=== DATA SHOWN ===

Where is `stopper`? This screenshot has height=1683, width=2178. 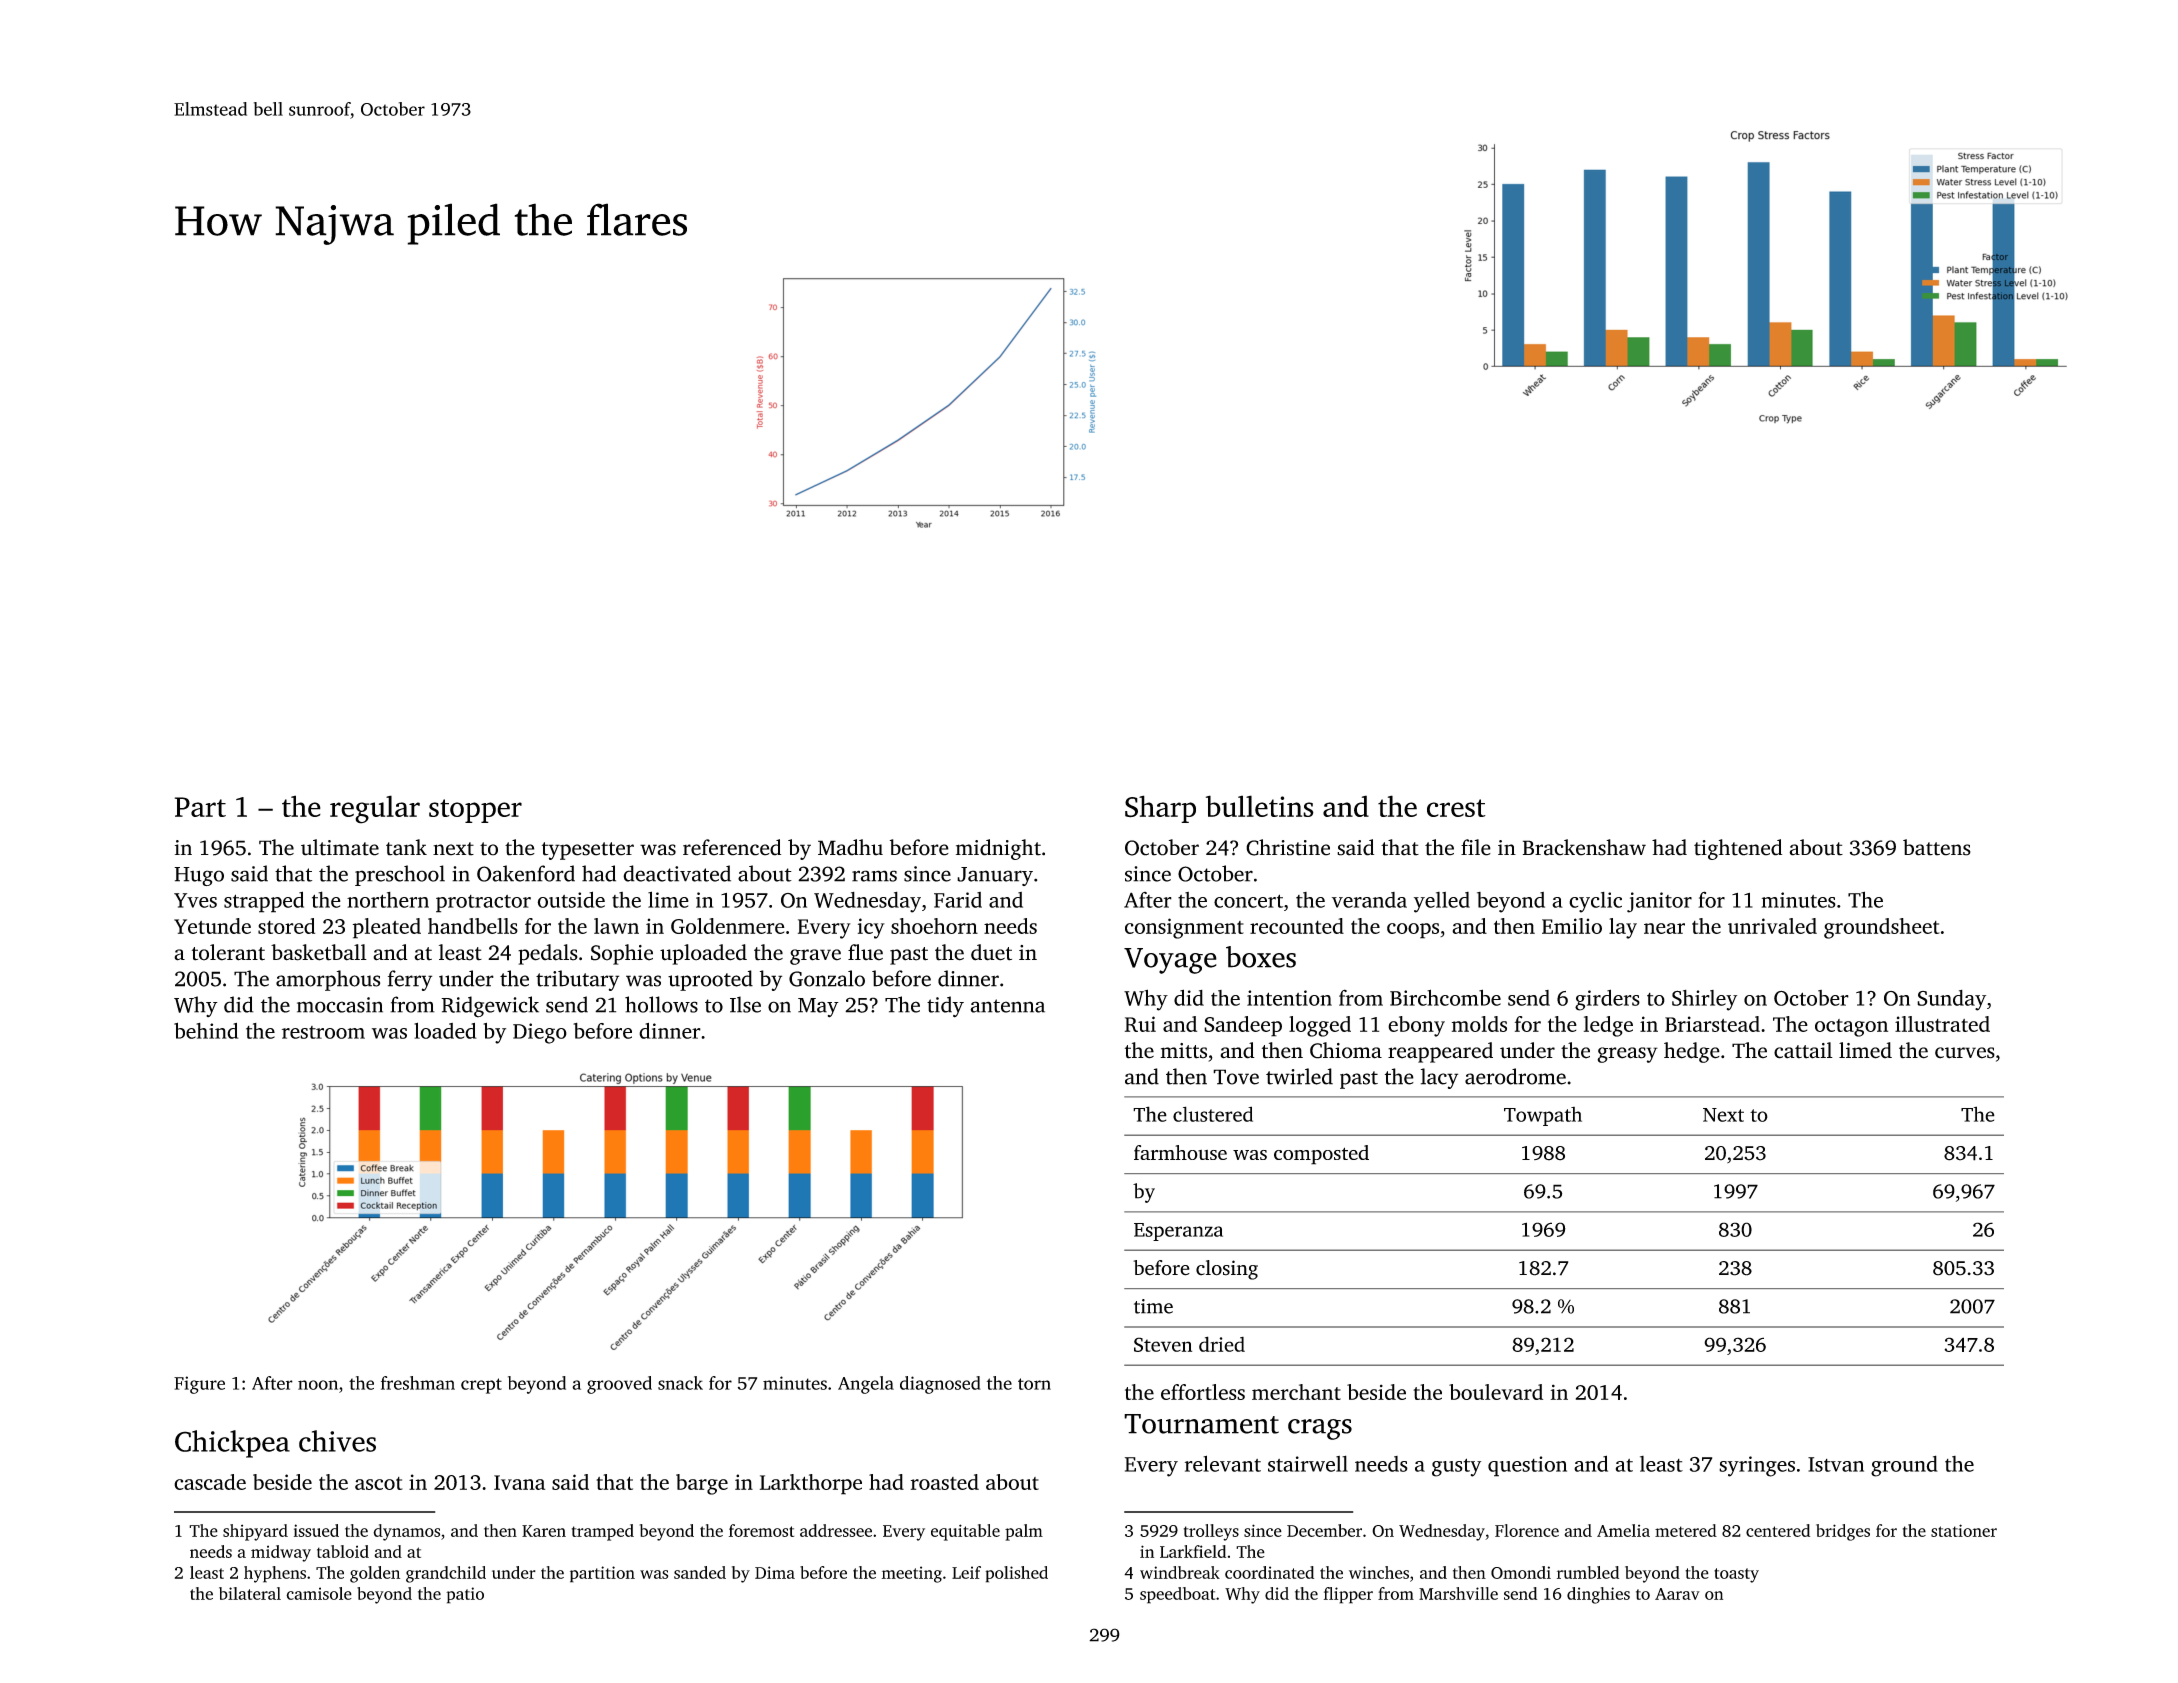 stopper is located at coordinates (475, 811).
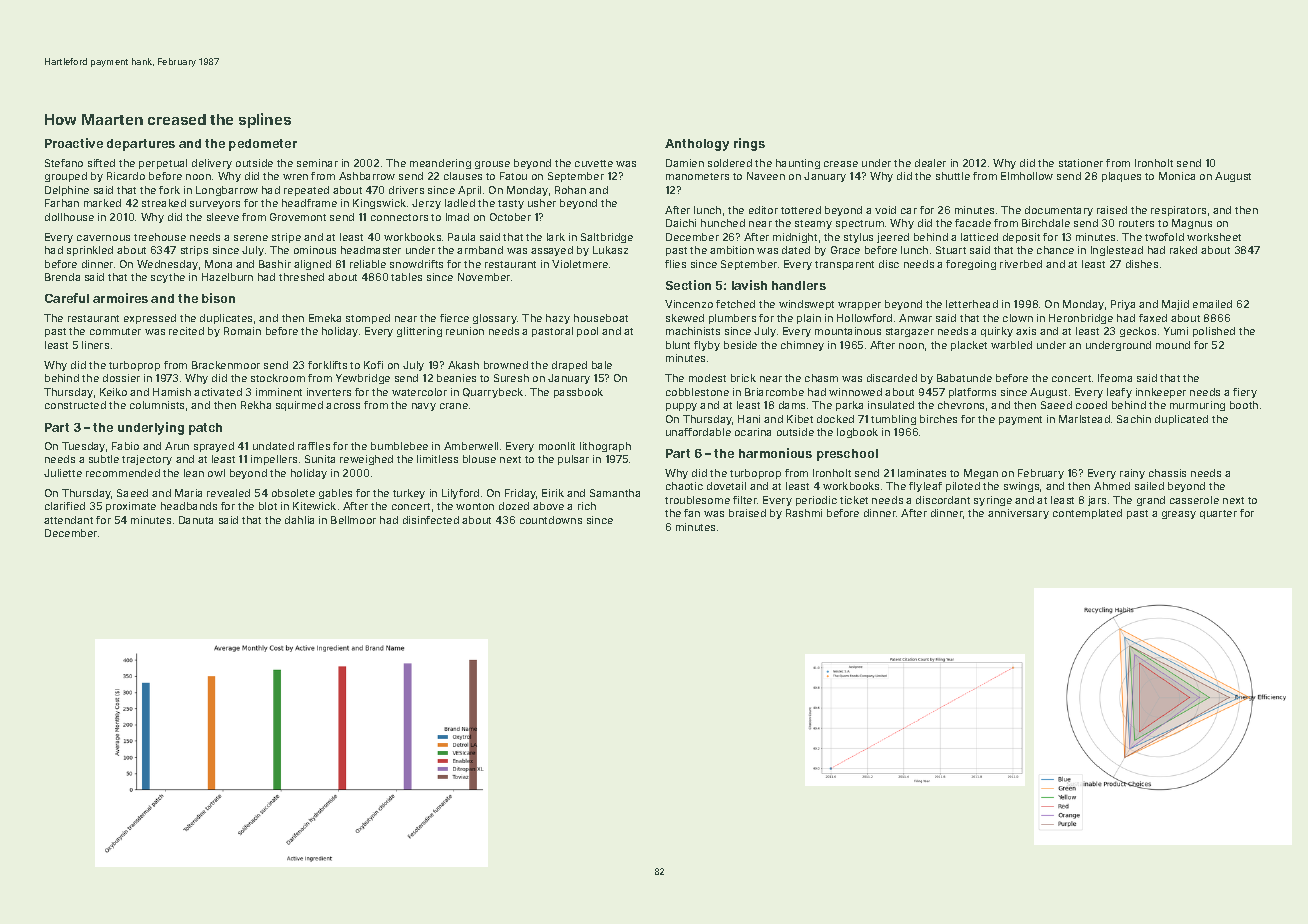  I want to click on Bellmoor, so click(353, 520).
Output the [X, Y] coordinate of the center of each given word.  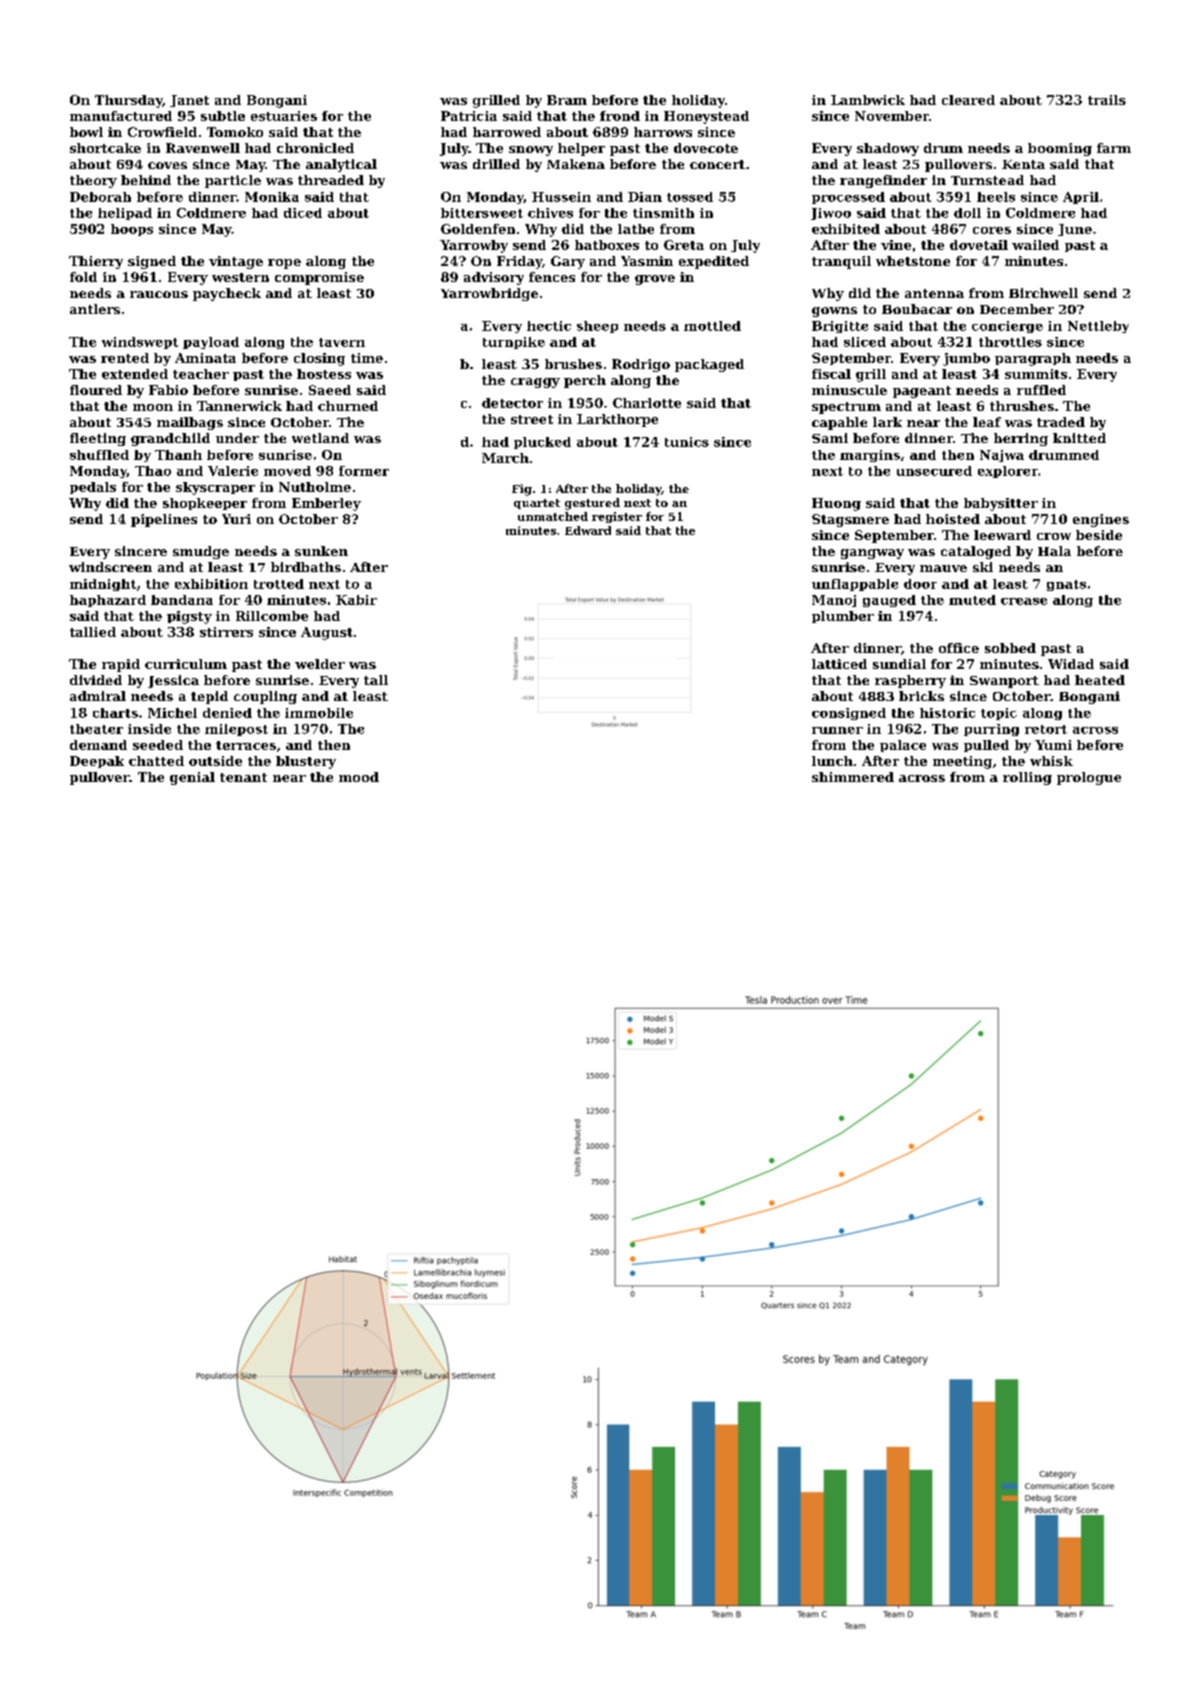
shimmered [853, 777]
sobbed [1010, 648]
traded [1061, 422]
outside [215, 761]
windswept [140, 343]
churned [348, 406]
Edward [588, 530]
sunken [321, 551]
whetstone [913, 261]
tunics [687, 442]
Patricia [469, 116]
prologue [1089, 778]
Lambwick [868, 100]
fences [552, 277]
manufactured [121, 116]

===

__EXERCISE__: Can you transcribe the records word for word, from the line containing "Patricia [469, 116]" through the end of the records?

__ANSWER TO THIS EXERCISE__:
Patricia [469, 116]
prologue [1089, 778]
Lambwick [868, 100]
fences [552, 277]
manufactured [121, 116]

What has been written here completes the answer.